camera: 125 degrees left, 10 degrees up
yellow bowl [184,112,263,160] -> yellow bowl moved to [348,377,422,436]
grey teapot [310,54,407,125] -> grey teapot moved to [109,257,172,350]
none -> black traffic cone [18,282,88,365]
==
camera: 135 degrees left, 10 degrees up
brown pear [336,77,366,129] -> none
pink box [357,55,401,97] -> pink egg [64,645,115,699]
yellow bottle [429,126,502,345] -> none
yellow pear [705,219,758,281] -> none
...
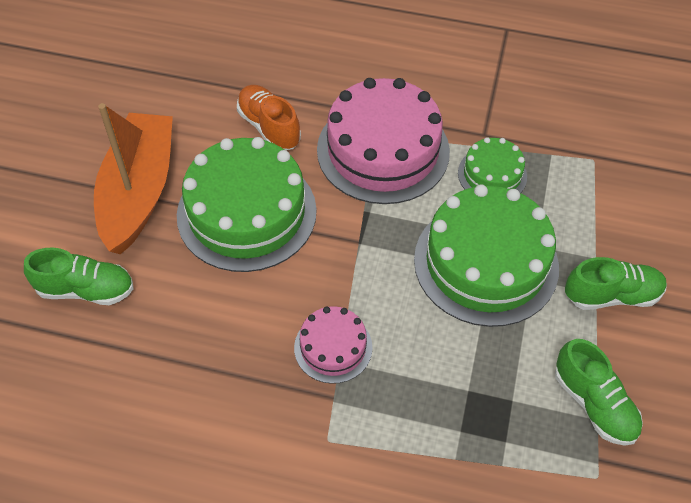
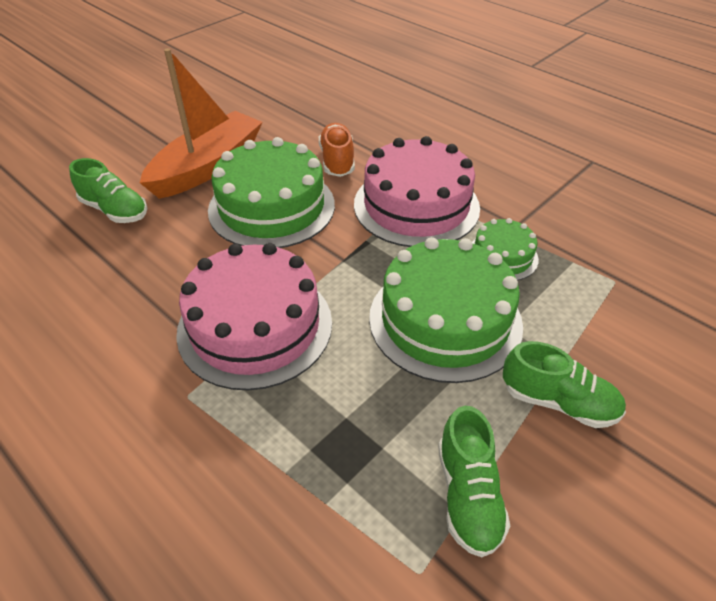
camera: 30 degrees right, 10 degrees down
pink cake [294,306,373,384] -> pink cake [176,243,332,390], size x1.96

*WRITTEN TASK*. Take from the listing above each line in which the string "none" is found.

*REPLY TO THE TASK*.
none -> black traffic cone [18,282,88,365]
brown pear [336,77,366,129] -> none
yellow bottle [429,126,502,345] -> none
yellow pear [705,219,758,281] -> none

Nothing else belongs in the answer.